▸ Aim of the exercise
Leave the pictures out and transcribe every record exactly.

┌──

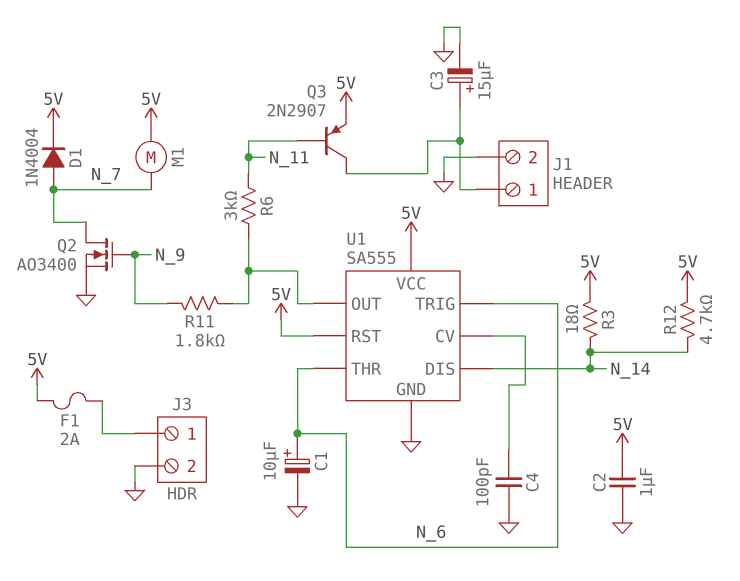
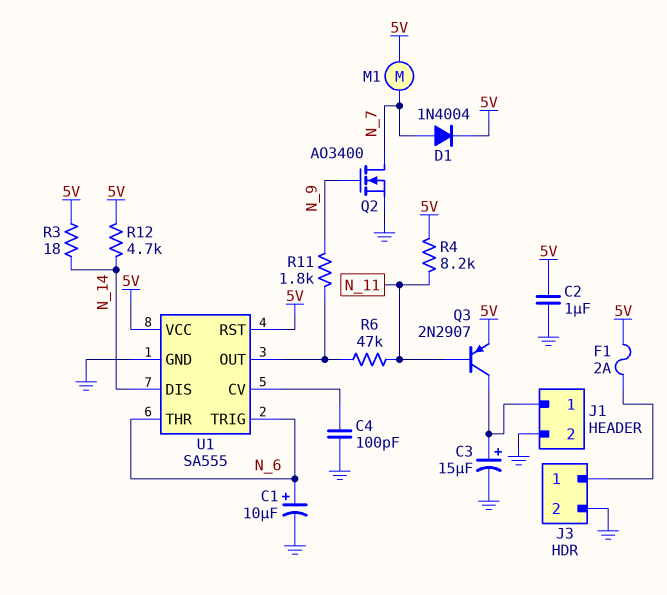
R4: none -> 8.2k (5V, N_11)
R6: 3k (N_11, U1/OUT) -> 47k (N_11, U1/OUT)

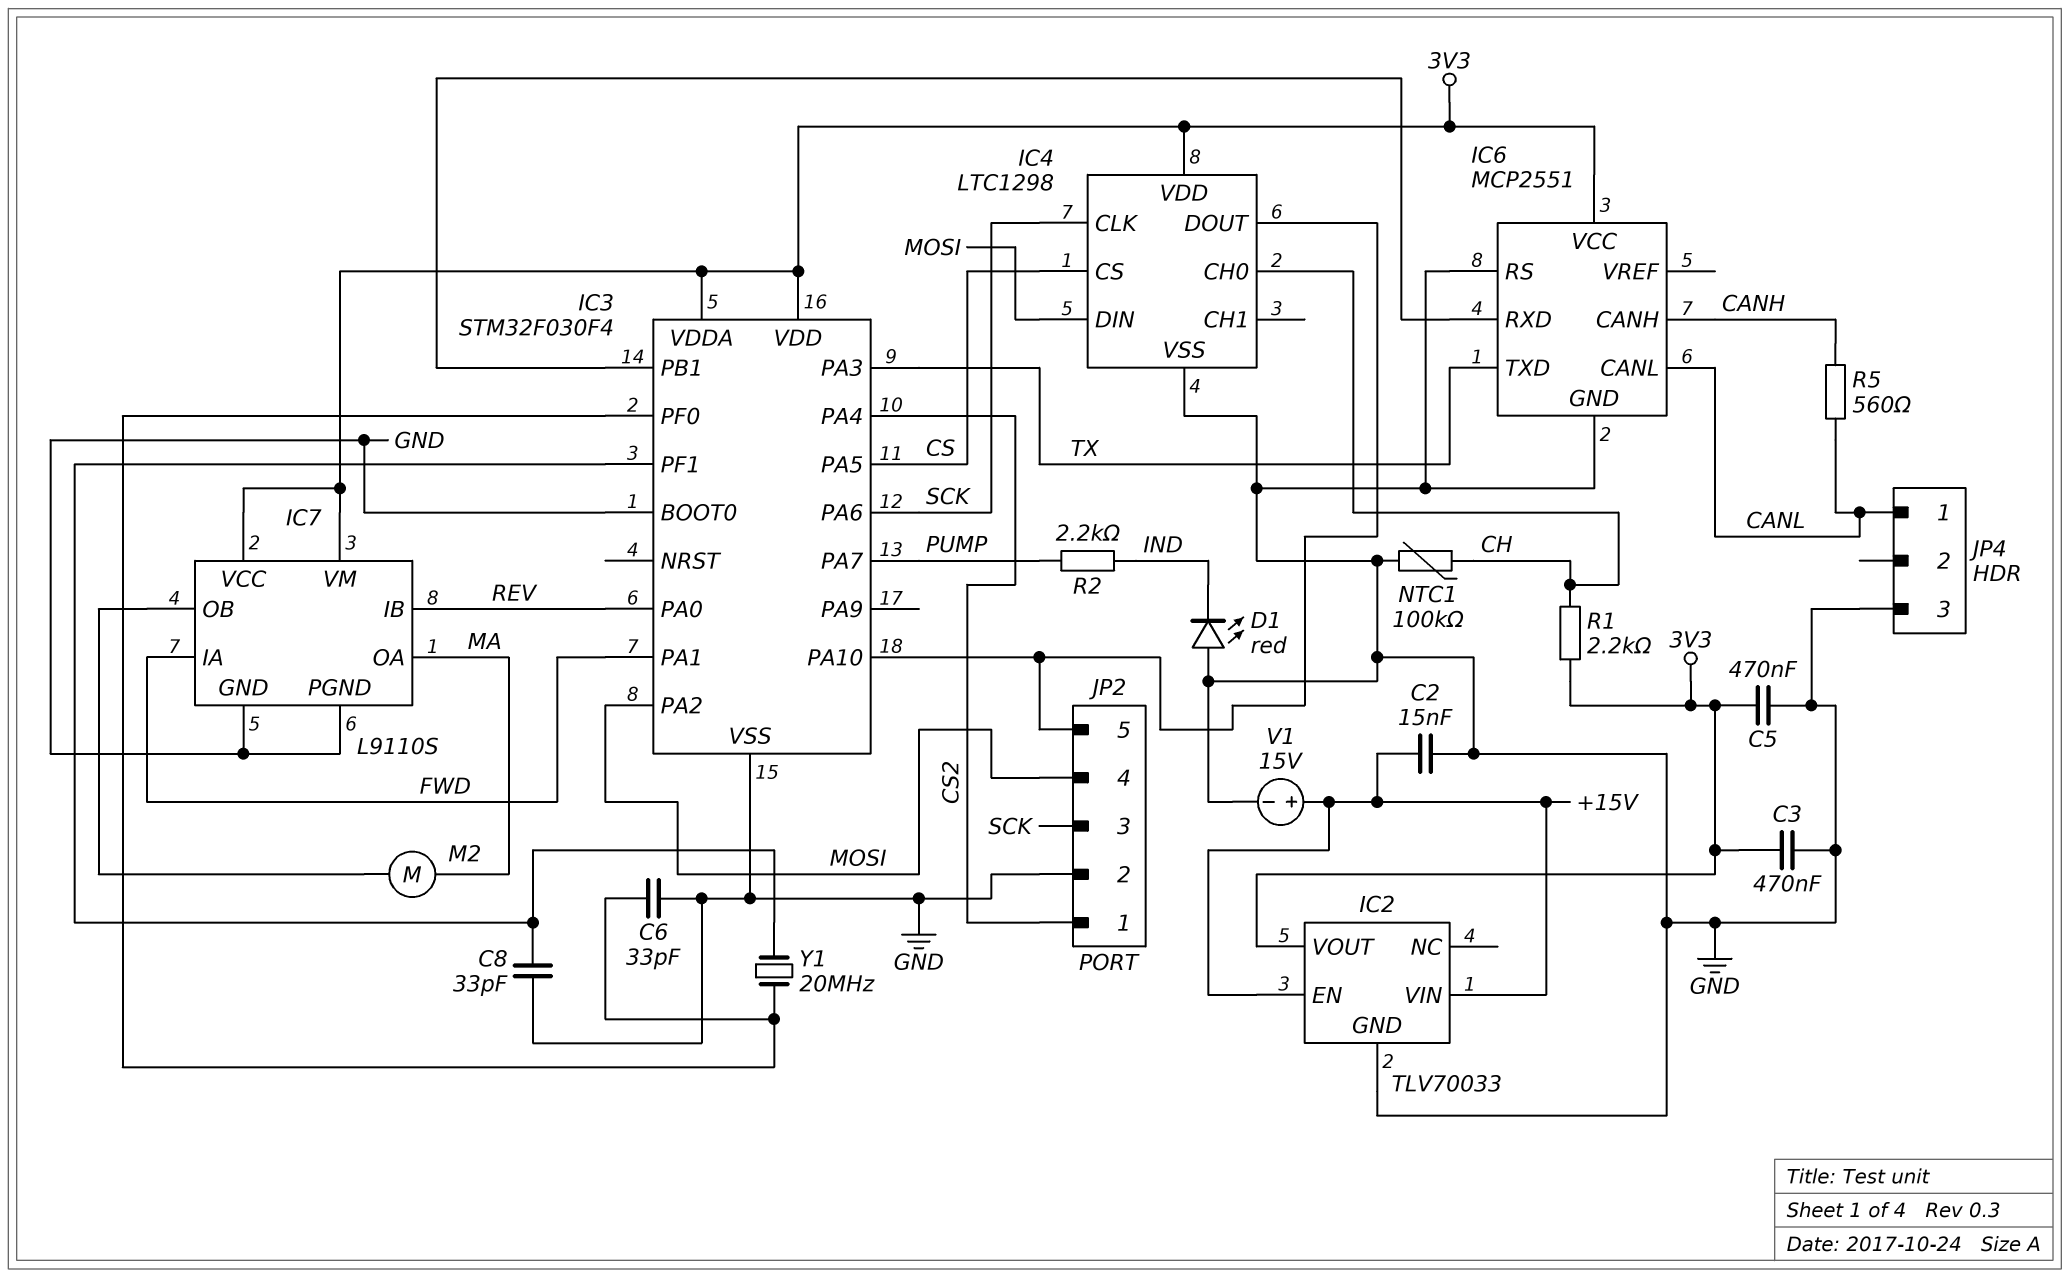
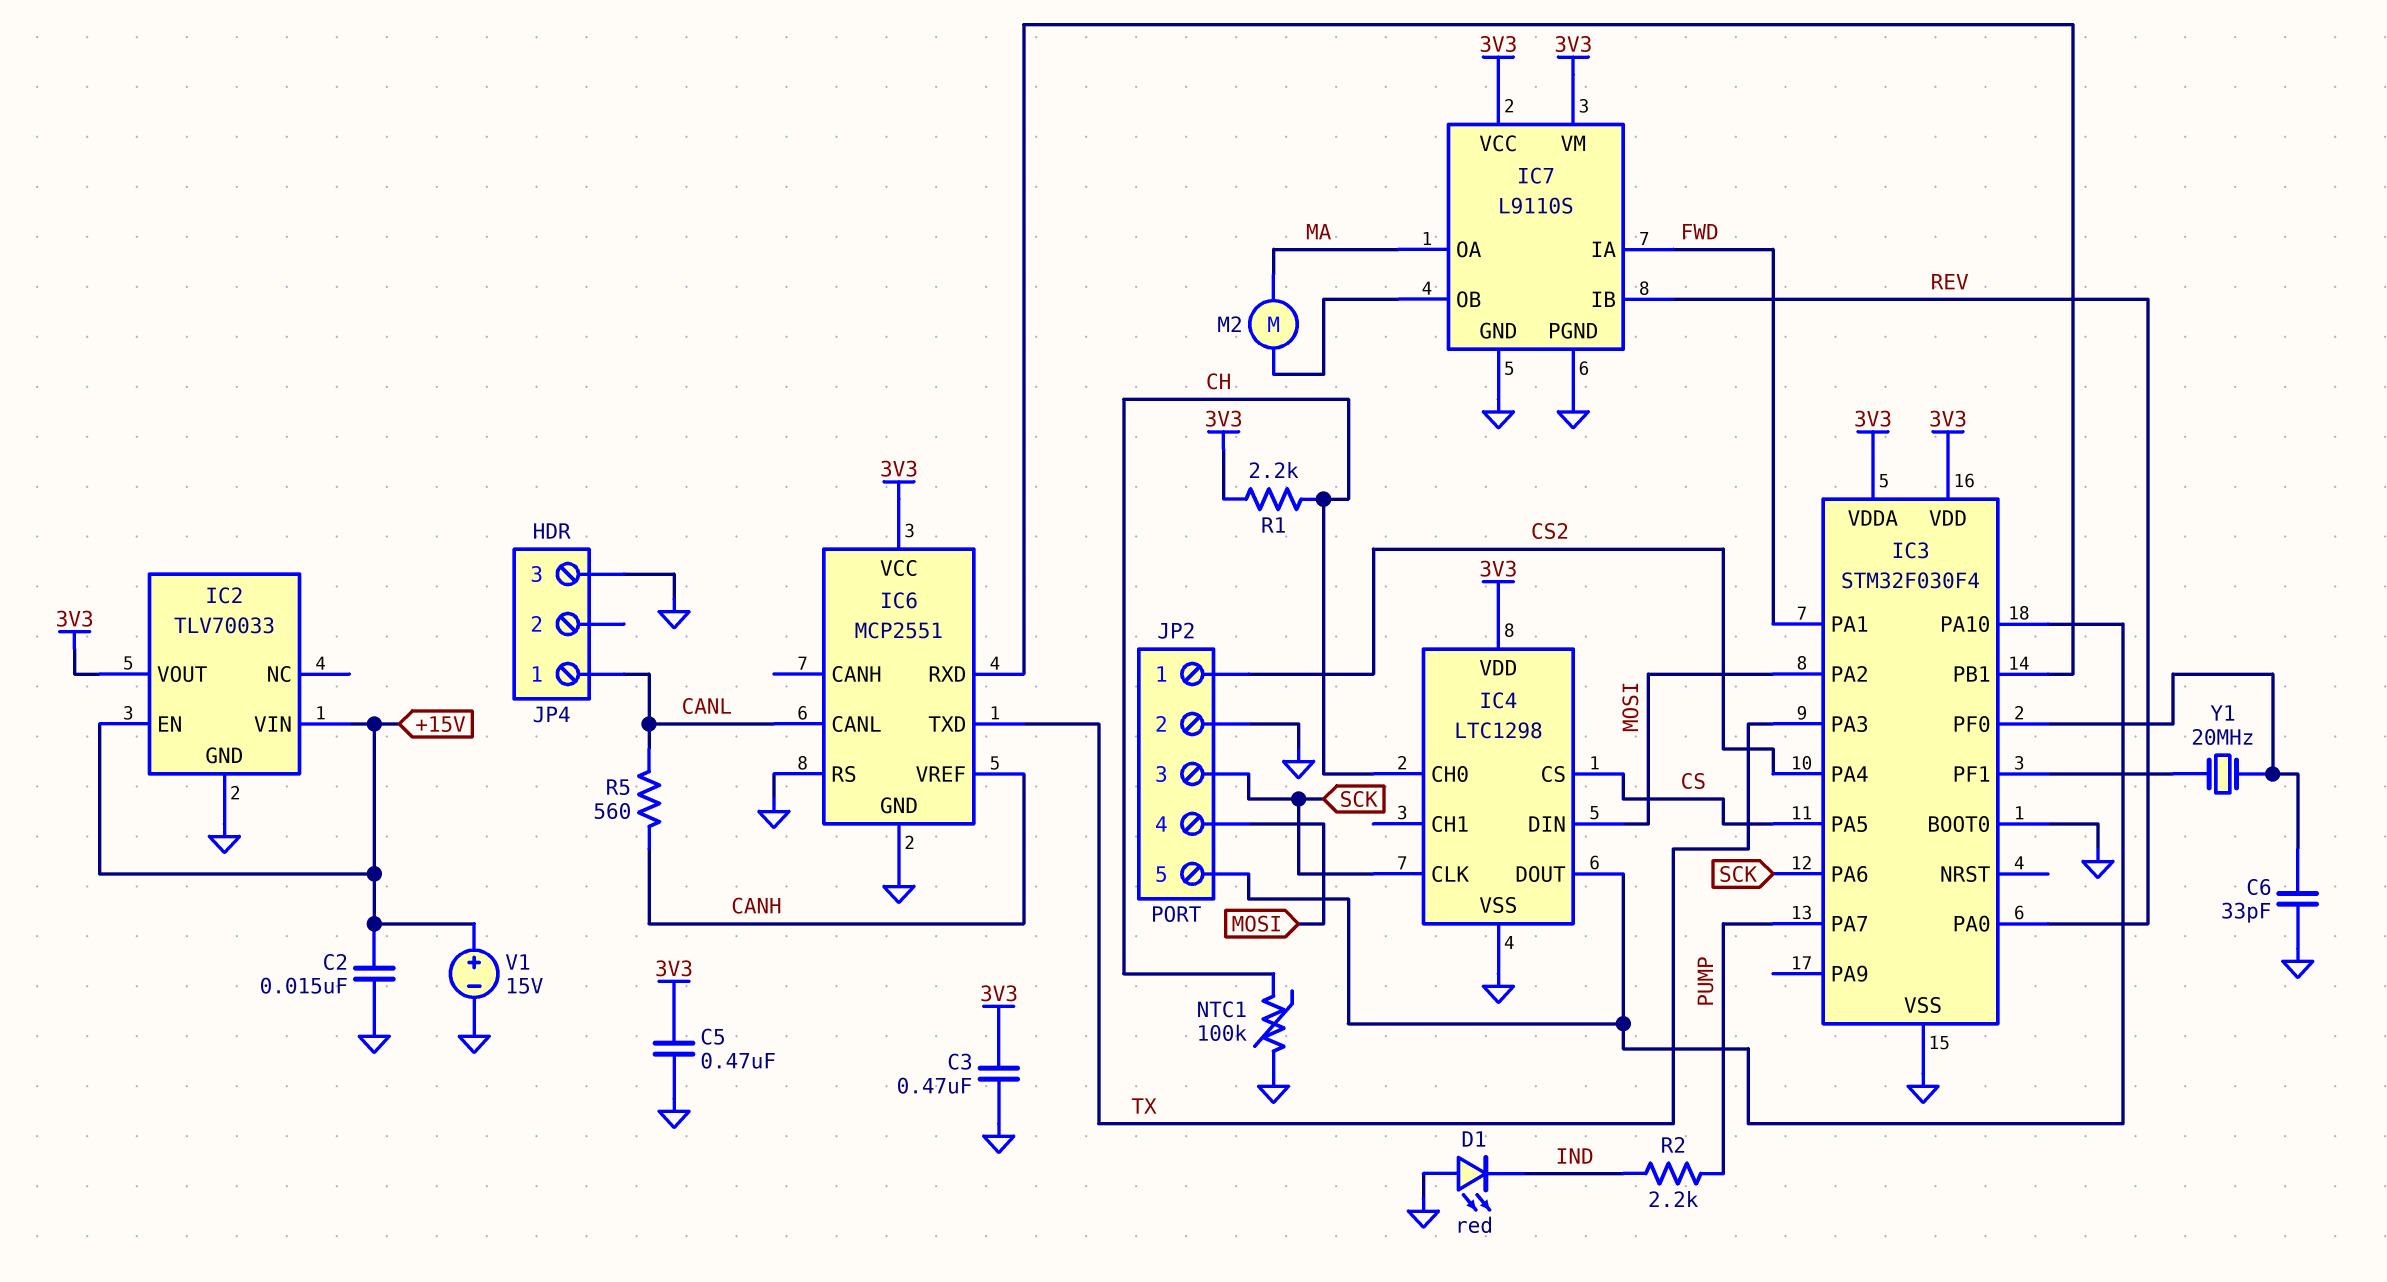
C8: 33pF (GND, IC3/PF1) -> none
IC6 pin CANH: CANH -> none
IC6 pin VREF: none -> CANH

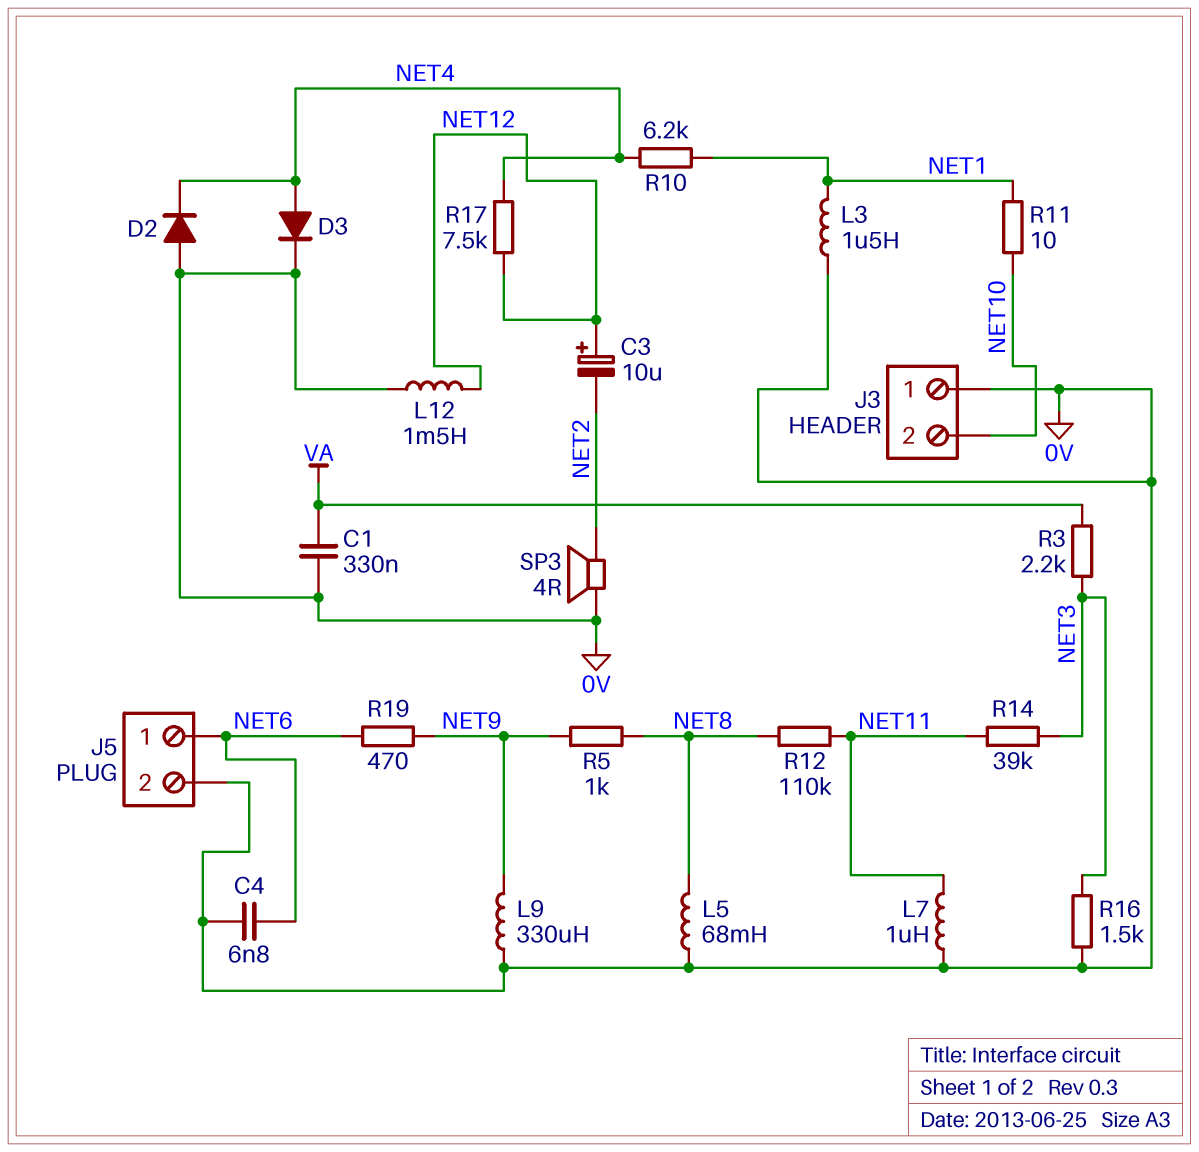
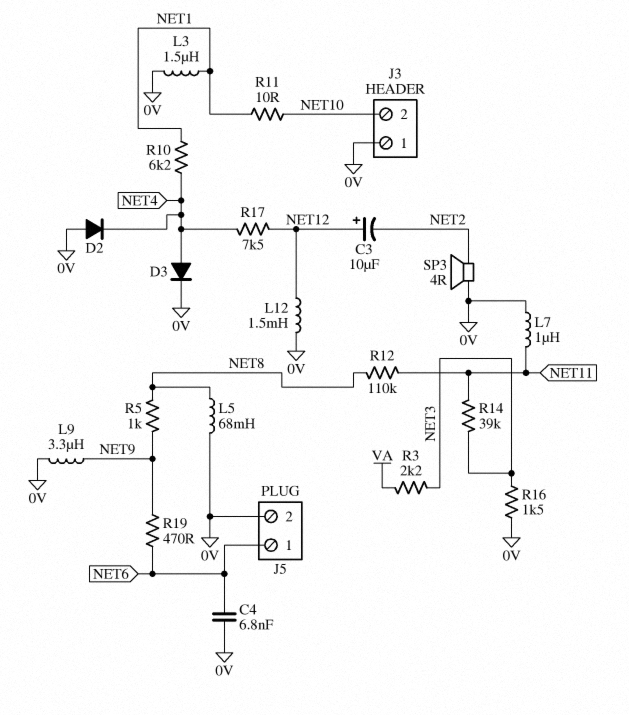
C1: 330nF (0V, VA) -> none
L9: 330uH (0V, NET9) -> 3.3uH (0V, NET9)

└──

▸ Written response
R4: none -> 8.2k (5V, N_11)
R6: 3k (N_11, U1/OUT) -> 47k (N_11, U1/OUT)

C8: 33pF (GND, IC3/PF1) -> none
IC6 pin CANH: CANH -> none
IC6 pin VREF: none -> CANH

C1: 330nF (0V, VA) -> none
L9: 330uH (0V, NET9) -> 3.3uH (0V, NET9)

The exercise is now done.